[Image sequences with shape edits]
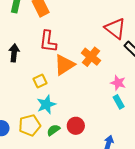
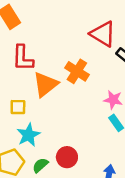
yellow square: (40, 81) -> (18, 107), turned 32

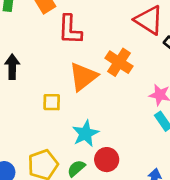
red L-shape: (23, 58) -> (70, 30), moved
cyan star: (28, 135) -> (85, 134), moved

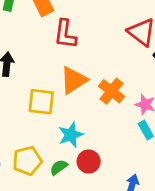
orange cross: (119, 62) -> (111, 91), moved
yellow square: (52, 102) -> (41, 102), size x1.5

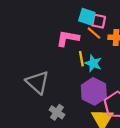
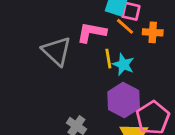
gray triangle: (38, 82) -> (57, 51), moved

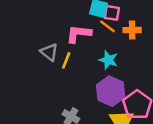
gray triangle: (57, 51) -> (49, 52), size x0.7
yellow line: (108, 59) -> (66, 60), moved, turned 35

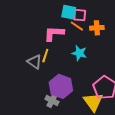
gray triangle: (49, 52) -> (34, 62), moved
purple hexagon: (111, 91) -> (61, 86), moved

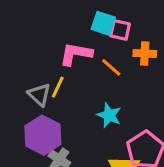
orange line: (77, 26) -> (111, 67), moved
cyan star: (79, 53) -> (109, 115), moved
purple hexagon: (61, 86) -> (43, 135), moved

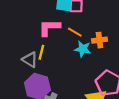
orange cross: (145, 53) -> (99, 40), moved
cyan star: (109, 115) -> (83, 49), moved

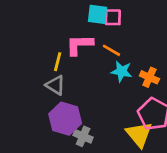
orange cross: (99, 40) -> (149, 77), moved, turned 32
yellow line: (41, 52) -> (58, 62), moved

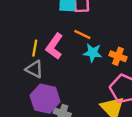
pink L-shape: (79, 45) -> (54, 46), moved, turned -50

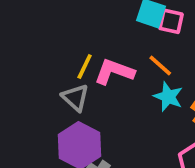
pink L-shape: (54, 46) -> (114, 72), turned 60

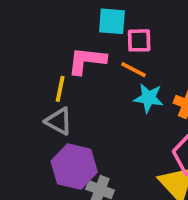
pink square: (171, 21) -> (139, 40), moved
pink L-shape: (114, 72) -> (87, 61), moved

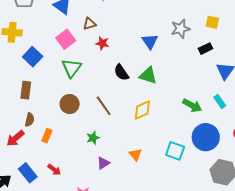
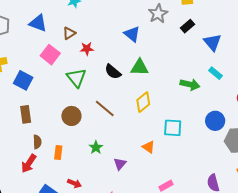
green triangle: (72, 68) -> (76, 78), moved
blue circle: (206, 137) -> (215, 121), moved, size x0.7
green star: (93, 138) -> (96, 147), moved
cyan square: (175, 151) -> (173, 128), moved

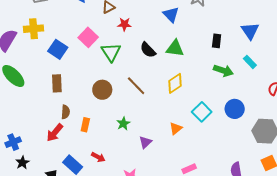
black rectangle: (187, 26) -> (217, 41), moved, turned -48
pink square: (50, 55) -> (88, 37), moved
blue circle: (215, 121) -> (235, 109), moved
cyan square: (173, 128) -> (202, 112), turned 36
orange triangle: (149, 147) -> (176, 128), turned 40

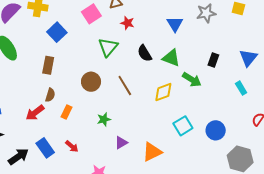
pink square: (88, 37) -> (91, 14), moved
green arrow: (223, 71) -> (192, 80), moved
orange triangle: (176, 128) -> (152, 152), moved, size x1.5

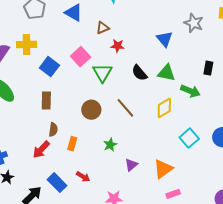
gray star: (206, 13) -> (194, 23), turned -30
pink square: (91, 14) -> (81, 57), moved

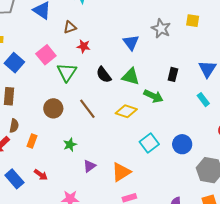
yellow diamond: (164, 108) -> (126, 111), turned 45

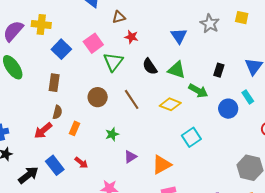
blue circle: (182, 144) -> (228, 109), moved

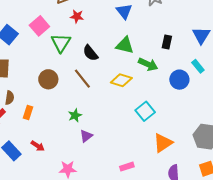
black semicircle: (150, 66) -> (90, 53), moved
green star: (112, 134) -> (75, 115), moved
orange triangle: (162, 165) -> (163, 143), moved

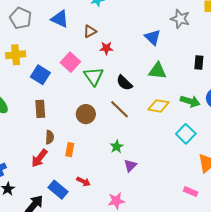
green arrow: (148, 64) -> (190, 101), moved
pink rectangle: (127, 167) -> (191, 192), moved, turned 48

• Task description: Please repeat all of the data exactly as it stands, leaving the pictures out.

• Task result:
yellow square: (40, 81) -> (18, 107), turned 32

red L-shape: (23, 58) -> (70, 30), moved
cyan star: (28, 135) -> (85, 134), moved

orange cross: (119, 62) -> (111, 91), moved
yellow square: (52, 102) -> (41, 102), size x1.5

gray triangle: (38, 82) -> (57, 51), moved

gray triangle: (57, 51) -> (49, 52), size x0.7
yellow line: (108, 59) -> (66, 60), moved, turned 35

gray triangle: (49, 52) -> (34, 62), moved
purple hexagon: (111, 91) -> (61, 86), moved

orange line: (77, 26) -> (111, 67), moved
cyan star: (79, 53) -> (109, 115), moved
purple hexagon: (61, 86) -> (43, 135), moved

orange cross: (145, 53) -> (99, 40), moved
cyan star: (109, 115) -> (83, 49), moved

orange cross: (99, 40) -> (149, 77), moved, turned 32
yellow line: (41, 52) -> (58, 62), moved

pink L-shape: (79, 45) -> (54, 46), moved, turned -50

pink L-shape: (54, 46) -> (114, 72), turned 60

pink square: (171, 21) -> (139, 40), moved
pink L-shape: (114, 72) -> (87, 61), moved

green triangle: (72, 68) -> (76, 78), moved
blue circle: (206, 137) -> (215, 121), moved, size x0.7
green star: (93, 138) -> (96, 147), moved
cyan square: (175, 151) -> (173, 128), moved

black rectangle: (187, 26) -> (217, 41), moved, turned -48
pink square: (50, 55) -> (88, 37), moved
blue circle: (215, 121) -> (235, 109), moved
cyan square: (173, 128) -> (202, 112), turned 36
orange triangle: (149, 147) -> (176, 128), turned 40

pink square: (88, 37) -> (91, 14), moved
green arrow: (223, 71) -> (192, 80), moved
orange triangle: (176, 128) -> (152, 152), moved, size x1.5

gray star: (206, 13) -> (194, 23), turned -30
pink square: (91, 14) -> (81, 57), moved

yellow diamond: (164, 108) -> (126, 111), turned 45

blue circle: (182, 144) -> (228, 109), moved

black semicircle: (150, 66) -> (90, 53), moved
green star: (112, 134) -> (75, 115), moved
orange triangle: (162, 165) -> (163, 143), moved

green arrow: (148, 64) -> (190, 101), moved
pink rectangle: (127, 167) -> (191, 192), moved, turned 48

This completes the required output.